When you reach the records below, output every one exactly as written but leave out any pictures.

── SUPPLIED DATA

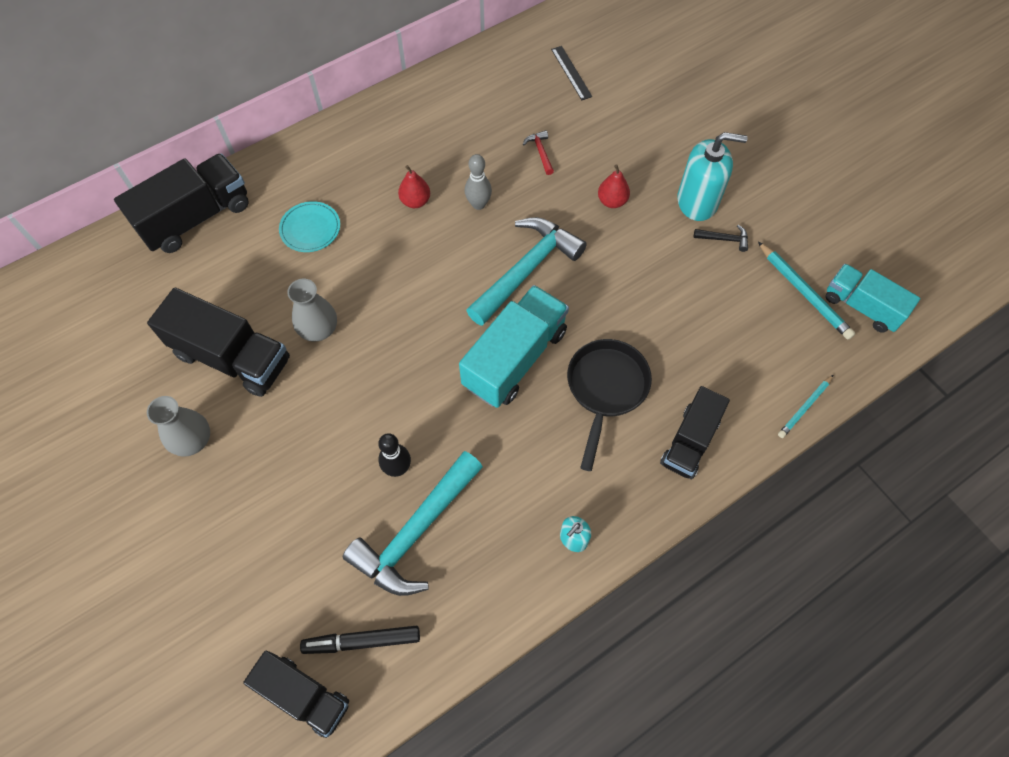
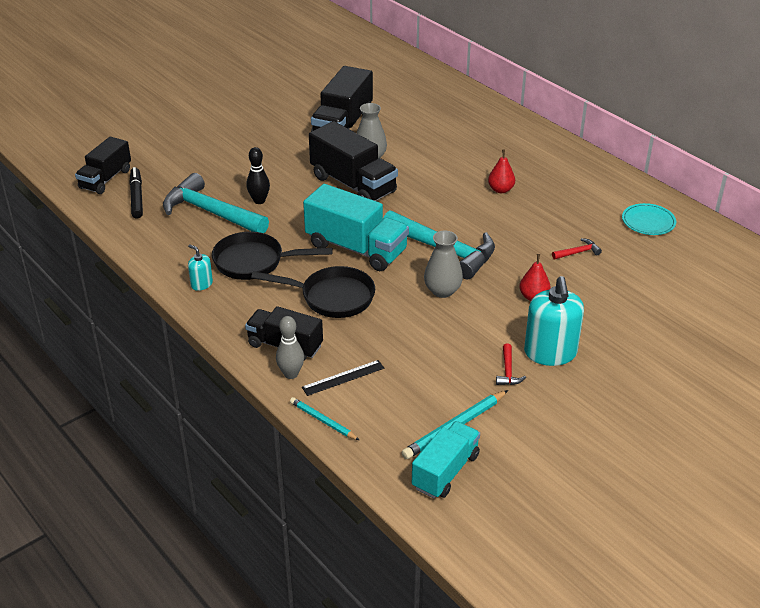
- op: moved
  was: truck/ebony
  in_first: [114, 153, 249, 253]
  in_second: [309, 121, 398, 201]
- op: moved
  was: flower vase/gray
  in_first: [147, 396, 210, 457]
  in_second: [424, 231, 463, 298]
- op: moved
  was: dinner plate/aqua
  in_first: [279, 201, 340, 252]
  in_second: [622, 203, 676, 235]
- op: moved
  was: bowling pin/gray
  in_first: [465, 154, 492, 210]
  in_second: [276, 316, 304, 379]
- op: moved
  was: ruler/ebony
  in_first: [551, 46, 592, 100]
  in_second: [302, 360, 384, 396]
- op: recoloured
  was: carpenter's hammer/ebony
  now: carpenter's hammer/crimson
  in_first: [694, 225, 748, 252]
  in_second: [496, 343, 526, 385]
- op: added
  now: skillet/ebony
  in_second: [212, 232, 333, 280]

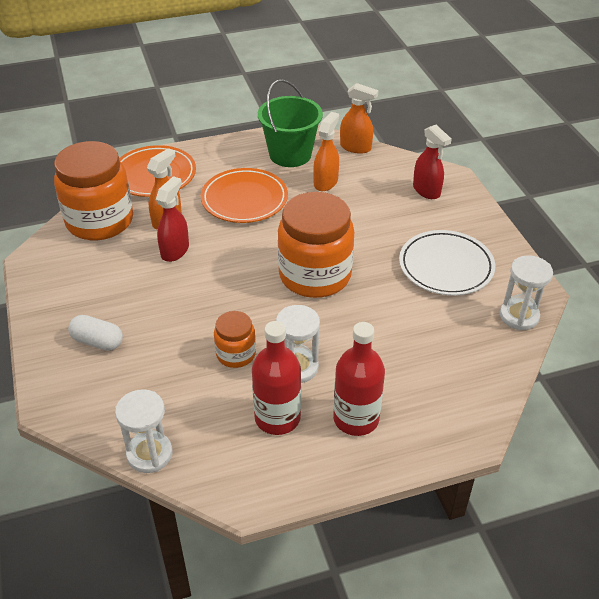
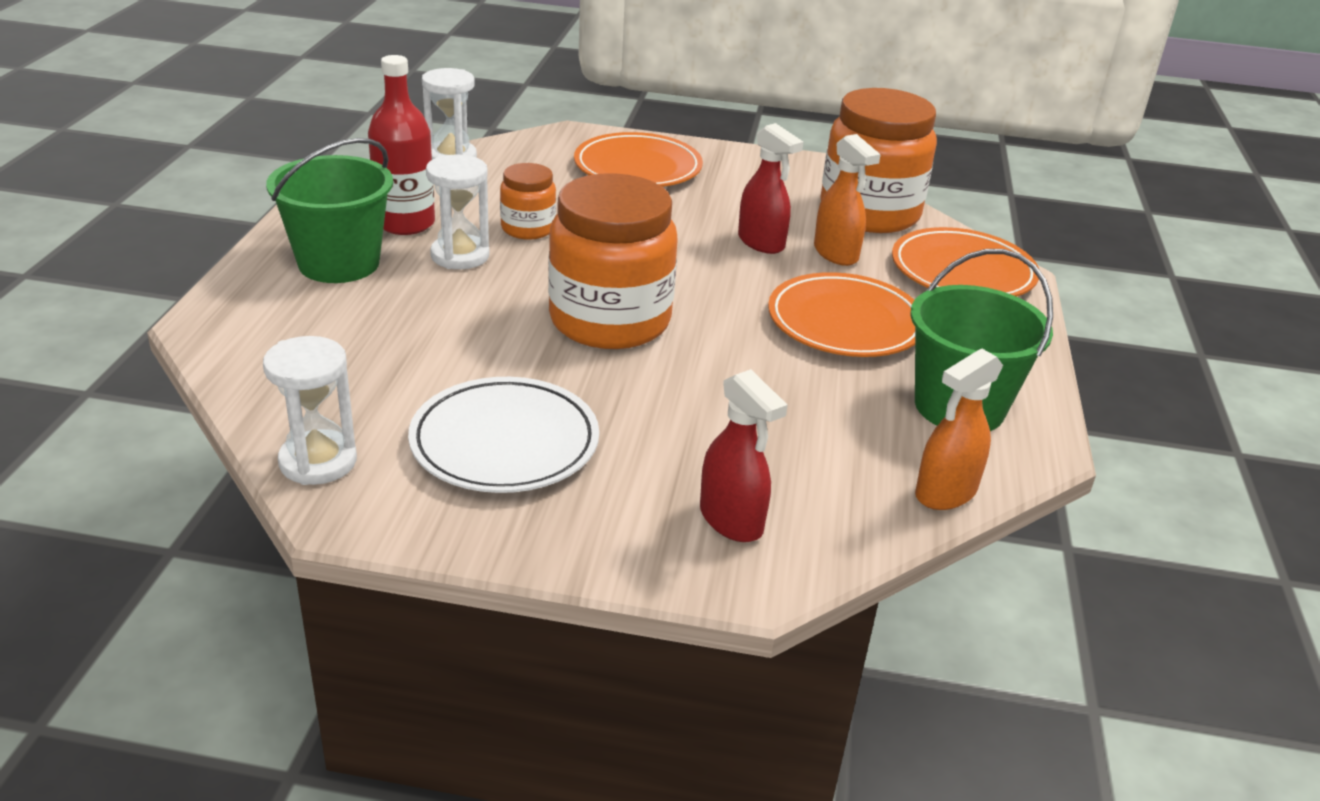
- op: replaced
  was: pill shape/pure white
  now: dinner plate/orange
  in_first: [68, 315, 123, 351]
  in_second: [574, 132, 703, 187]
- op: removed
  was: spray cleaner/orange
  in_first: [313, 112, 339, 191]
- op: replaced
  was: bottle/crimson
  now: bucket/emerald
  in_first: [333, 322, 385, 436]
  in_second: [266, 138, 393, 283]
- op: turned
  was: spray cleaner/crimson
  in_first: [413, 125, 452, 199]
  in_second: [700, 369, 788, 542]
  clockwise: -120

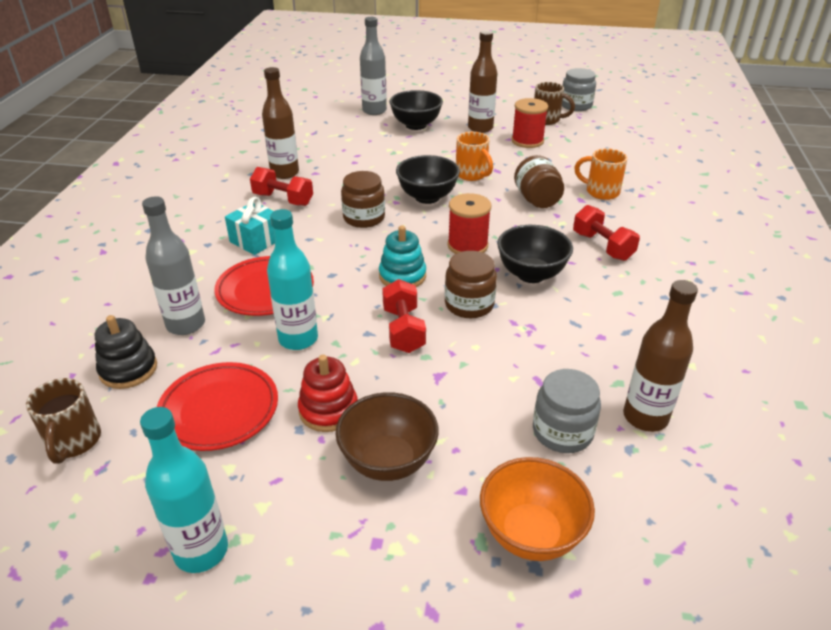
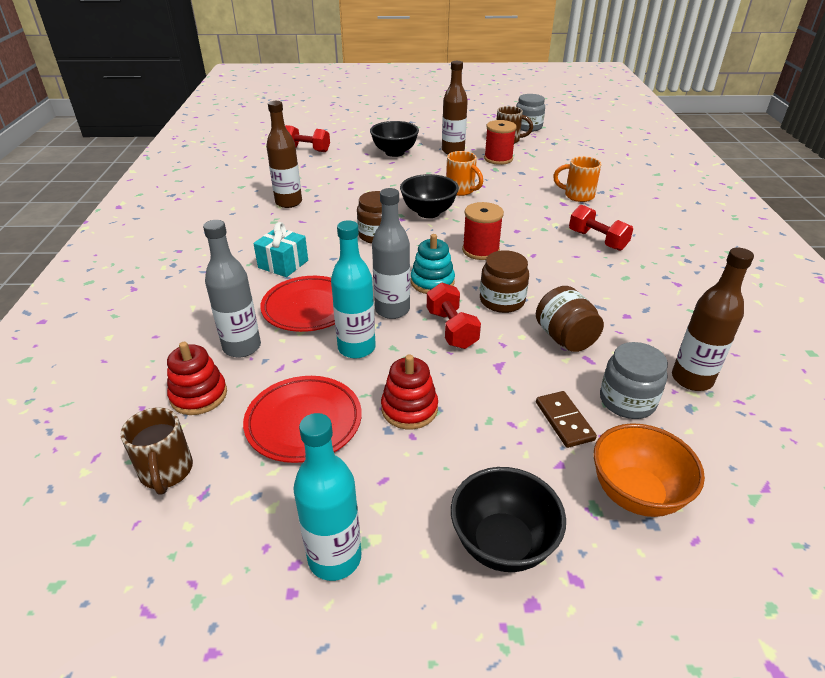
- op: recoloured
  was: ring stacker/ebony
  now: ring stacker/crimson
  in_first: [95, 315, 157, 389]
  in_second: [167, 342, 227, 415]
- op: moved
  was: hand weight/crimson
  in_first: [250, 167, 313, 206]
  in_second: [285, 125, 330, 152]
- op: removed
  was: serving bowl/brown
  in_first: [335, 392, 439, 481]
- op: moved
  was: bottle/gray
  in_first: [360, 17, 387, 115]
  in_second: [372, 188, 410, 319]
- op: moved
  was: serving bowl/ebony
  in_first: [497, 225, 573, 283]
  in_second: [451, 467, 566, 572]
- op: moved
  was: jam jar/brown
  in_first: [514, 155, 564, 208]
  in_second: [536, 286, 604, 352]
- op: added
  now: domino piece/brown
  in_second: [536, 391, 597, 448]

────

TASK SOLUTION:
- op: moved
  was: truck/ebony
  in_first: [114, 153, 249, 253]
  in_second: [309, 121, 398, 201]
- op: moved
  was: flower vase/gray
  in_first: [147, 396, 210, 457]
  in_second: [424, 231, 463, 298]
- op: moved
  was: dinner plate/aqua
  in_first: [279, 201, 340, 252]
  in_second: [622, 203, 676, 235]
- op: moved
  was: bowling pin/gray
  in_first: [465, 154, 492, 210]
  in_second: [276, 316, 304, 379]
- op: moved
  was: ruler/ebony
  in_first: [551, 46, 592, 100]
  in_second: [302, 360, 384, 396]
- op: recoloured
  was: carpenter's hammer/ebony
  now: carpenter's hammer/crimson
  in_first: [694, 225, 748, 252]
  in_second: [496, 343, 526, 385]
- op: added
  now: skillet/ebony
  in_second: [212, 232, 333, 280]

- op: replaced
  was: pill shape/pure white
  now: dinner plate/orange
  in_first: [68, 315, 123, 351]
  in_second: [574, 132, 703, 187]
- op: removed
  was: spray cleaner/orange
  in_first: [313, 112, 339, 191]
- op: replaced
  was: bottle/crimson
  now: bucket/emerald
  in_first: [333, 322, 385, 436]
  in_second: [266, 138, 393, 283]
- op: turned
  was: spray cleaner/crimson
  in_first: [413, 125, 452, 199]
  in_second: [700, 369, 788, 542]
  clockwise: -120

- op: recoloured
  was: ring stacker/ebony
  now: ring stacker/crimson
  in_first: [95, 315, 157, 389]
  in_second: [167, 342, 227, 415]
- op: moved
  was: hand weight/crimson
  in_first: [250, 167, 313, 206]
  in_second: [285, 125, 330, 152]
- op: removed
  was: serving bowl/brown
  in_first: [335, 392, 439, 481]
- op: moved
  was: bottle/gray
  in_first: [360, 17, 387, 115]
  in_second: [372, 188, 410, 319]
- op: moved
  was: serving bowl/ebony
  in_first: [497, 225, 573, 283]
  in_second: [451, 467, 566, 572]
- op: moved
  was: jam jar/brown
  in_first: [514, 155, 564, 208]
  in_second: [536, 286, 604, 352]
- op: added
  now: domino piece/brown
  in_second: [536, 391, 597, 448]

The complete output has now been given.